Exercise aim:
Your output should be the line with "brown arrow: (125, 25)" plus all following lines to the end of the records, exactly as written and nothing more.
☆ ☆ ☆ ☆
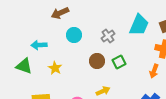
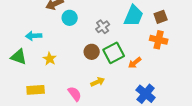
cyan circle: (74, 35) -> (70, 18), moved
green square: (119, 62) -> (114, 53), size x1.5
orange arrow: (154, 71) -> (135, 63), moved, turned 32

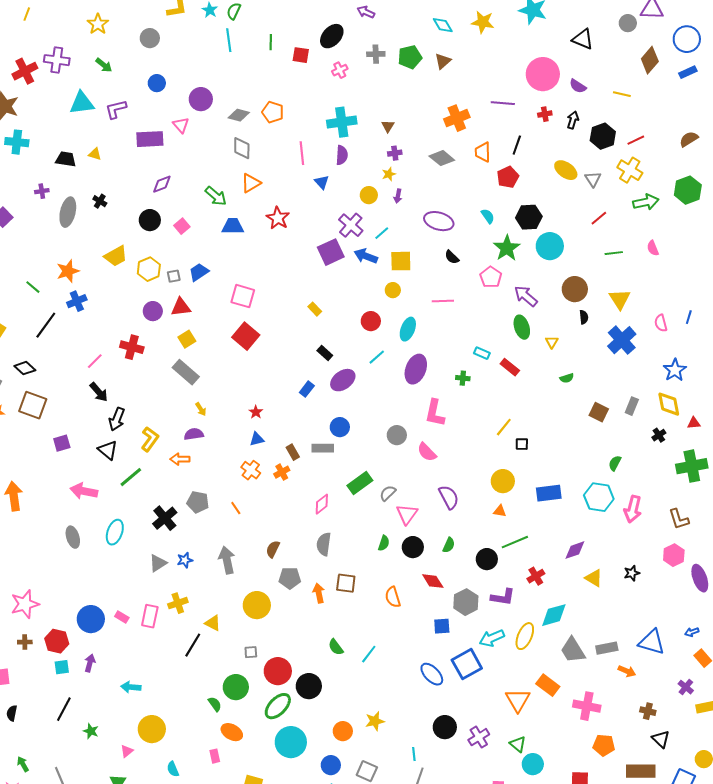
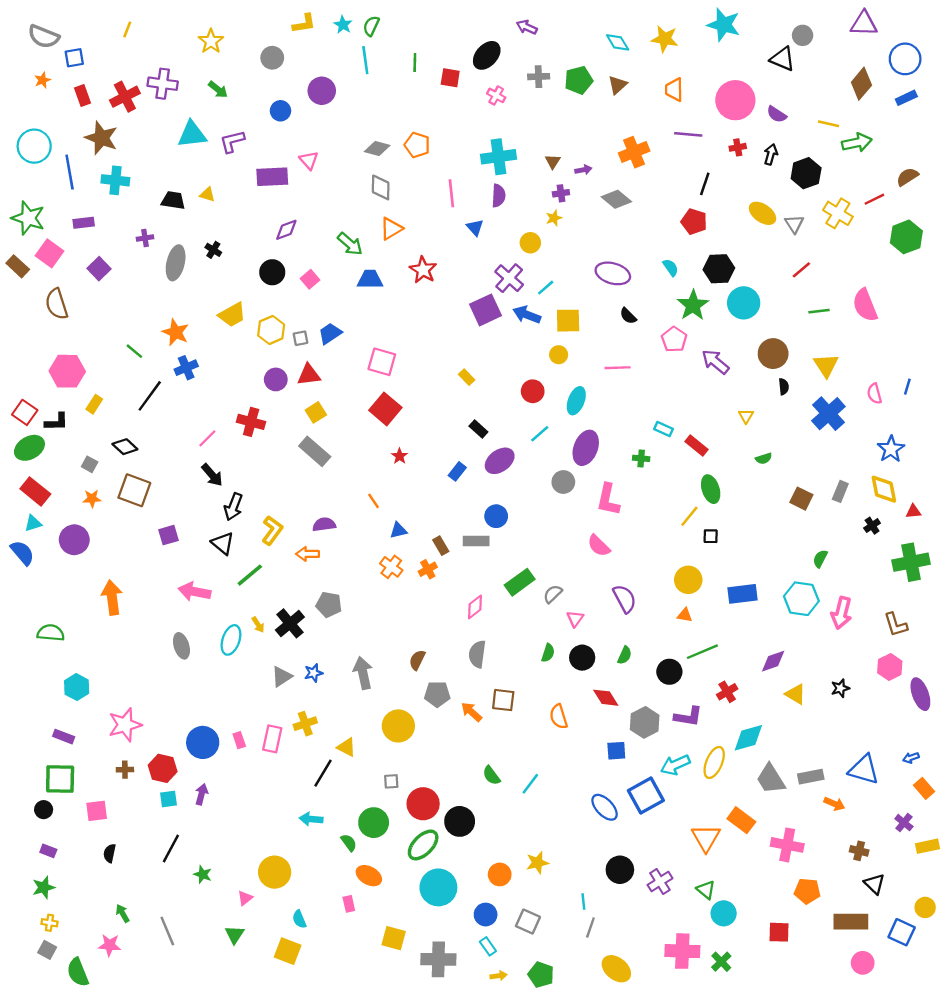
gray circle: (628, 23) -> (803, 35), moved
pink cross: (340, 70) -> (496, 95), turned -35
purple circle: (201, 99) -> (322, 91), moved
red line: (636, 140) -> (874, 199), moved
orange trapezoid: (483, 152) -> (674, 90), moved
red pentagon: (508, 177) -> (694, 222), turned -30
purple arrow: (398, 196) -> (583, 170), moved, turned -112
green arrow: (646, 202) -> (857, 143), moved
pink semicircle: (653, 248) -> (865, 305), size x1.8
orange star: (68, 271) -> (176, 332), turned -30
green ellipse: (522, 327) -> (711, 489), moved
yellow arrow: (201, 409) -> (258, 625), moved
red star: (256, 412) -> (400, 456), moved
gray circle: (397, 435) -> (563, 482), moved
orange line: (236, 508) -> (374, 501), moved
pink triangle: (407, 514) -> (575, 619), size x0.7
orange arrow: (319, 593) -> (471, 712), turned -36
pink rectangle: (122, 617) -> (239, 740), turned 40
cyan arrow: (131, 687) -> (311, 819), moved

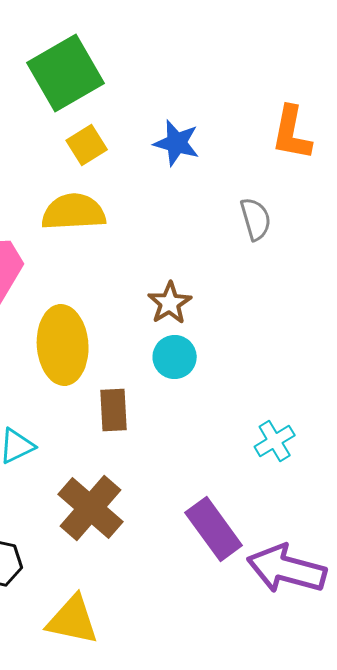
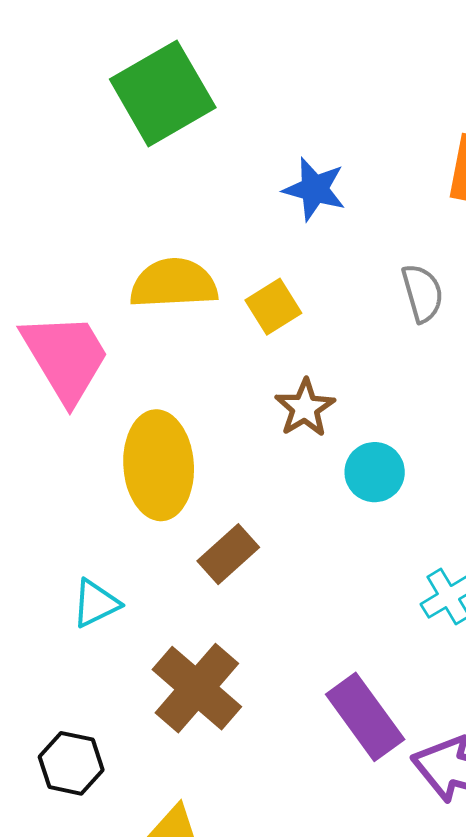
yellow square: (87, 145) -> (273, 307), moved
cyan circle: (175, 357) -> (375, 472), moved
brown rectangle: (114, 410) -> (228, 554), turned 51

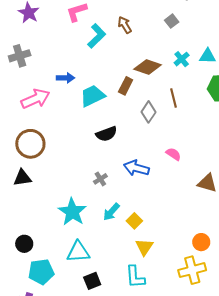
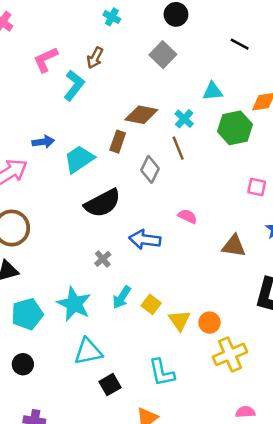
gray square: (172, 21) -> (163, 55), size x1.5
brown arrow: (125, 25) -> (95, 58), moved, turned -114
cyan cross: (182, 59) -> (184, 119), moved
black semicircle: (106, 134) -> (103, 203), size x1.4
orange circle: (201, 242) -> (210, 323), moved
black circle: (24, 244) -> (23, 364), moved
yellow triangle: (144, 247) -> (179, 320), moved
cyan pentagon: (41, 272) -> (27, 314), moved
☆ ☆ ☆ ☆
Exercise response:
brown arrow: (125, 25) -> (95, 58), moved, turned -114
cyan cross: (182, 59) -> (184, 119), moved
black semicircle: (106, 134) -> (103, 203), size x1.4
orange circle: (201, 242) -> (210, 323), moved
black circle: (24, 244) -> (23, 364), moved
yellow triangle: (144, 247) -> (179, 320), moved
cyan pentagon: (41, 272) -> (27, 314), moved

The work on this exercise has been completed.